▸ **Problem statement**
Look through the entries below and say how many lines contain the string "brush". Give the number only.

▸ **Object correspondence data**
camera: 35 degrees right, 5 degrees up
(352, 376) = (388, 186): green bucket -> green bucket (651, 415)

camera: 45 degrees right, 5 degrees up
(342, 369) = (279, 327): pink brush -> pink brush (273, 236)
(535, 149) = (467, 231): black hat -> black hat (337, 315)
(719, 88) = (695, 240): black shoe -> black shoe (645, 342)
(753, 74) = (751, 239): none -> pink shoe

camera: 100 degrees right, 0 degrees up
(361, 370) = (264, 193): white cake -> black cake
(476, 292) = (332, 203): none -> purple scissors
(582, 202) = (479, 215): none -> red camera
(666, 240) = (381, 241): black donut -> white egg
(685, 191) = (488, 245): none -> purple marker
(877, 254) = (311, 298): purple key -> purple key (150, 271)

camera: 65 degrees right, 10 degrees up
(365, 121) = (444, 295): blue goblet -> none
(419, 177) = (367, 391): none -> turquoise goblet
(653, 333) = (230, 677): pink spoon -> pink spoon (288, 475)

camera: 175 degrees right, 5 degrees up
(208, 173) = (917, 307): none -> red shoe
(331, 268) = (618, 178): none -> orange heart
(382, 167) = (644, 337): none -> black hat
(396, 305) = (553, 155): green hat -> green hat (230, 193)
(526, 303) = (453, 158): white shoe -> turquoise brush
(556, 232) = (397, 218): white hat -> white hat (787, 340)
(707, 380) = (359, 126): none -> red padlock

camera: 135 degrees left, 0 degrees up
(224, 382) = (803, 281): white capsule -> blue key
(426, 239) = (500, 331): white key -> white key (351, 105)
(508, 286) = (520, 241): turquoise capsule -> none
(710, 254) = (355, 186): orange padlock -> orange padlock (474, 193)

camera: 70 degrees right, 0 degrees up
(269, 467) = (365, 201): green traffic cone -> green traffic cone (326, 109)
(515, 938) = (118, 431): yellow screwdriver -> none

▸ **Answer to the problem**
2